**Work task**
Your copy should match the listing below exactly, except that it holds no images.
(Provided data begins)
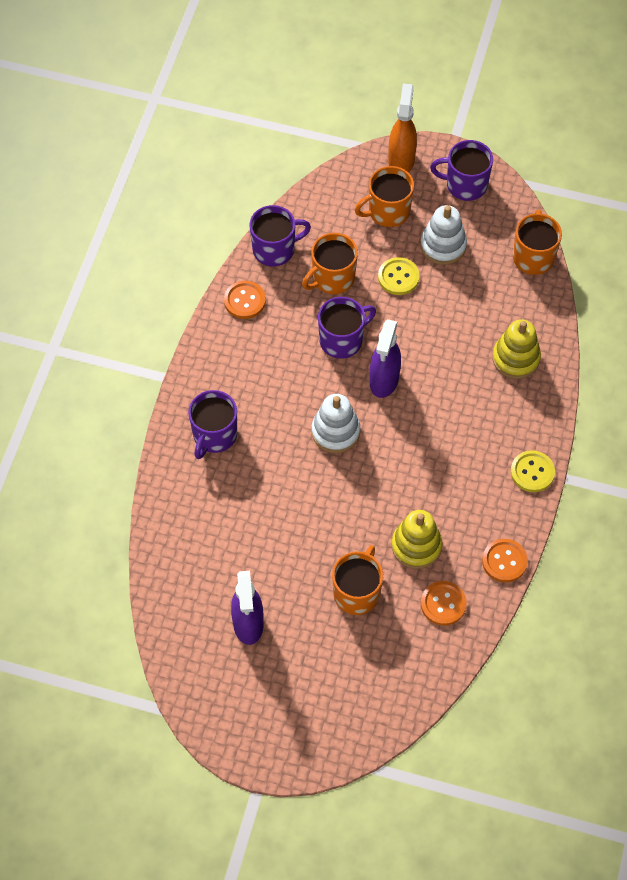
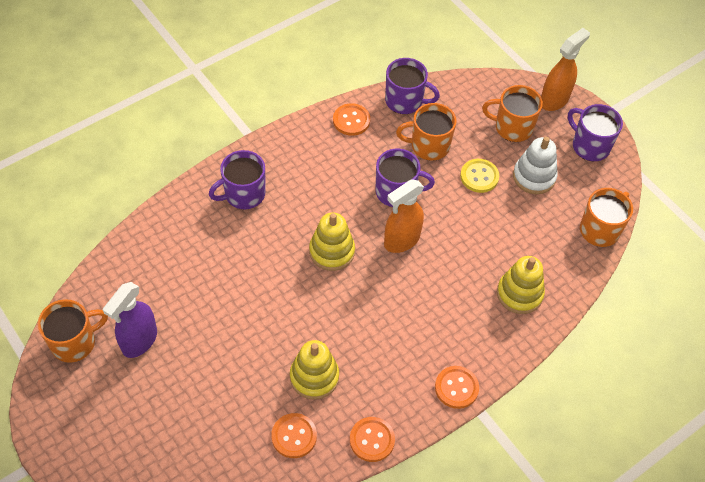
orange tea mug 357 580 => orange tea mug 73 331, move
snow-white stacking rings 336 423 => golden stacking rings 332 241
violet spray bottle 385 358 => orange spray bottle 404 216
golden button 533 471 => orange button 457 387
(Provided data ends)
**Written response**
orange tea mug 357 580 => orange tea mug 73 331, move
snow-white stacking rings 336 423 => golden stacking rings 332 241
violet spray bottle 385 358 => orange spray bottle 404 216
golden button 533 471 => orange button 457 387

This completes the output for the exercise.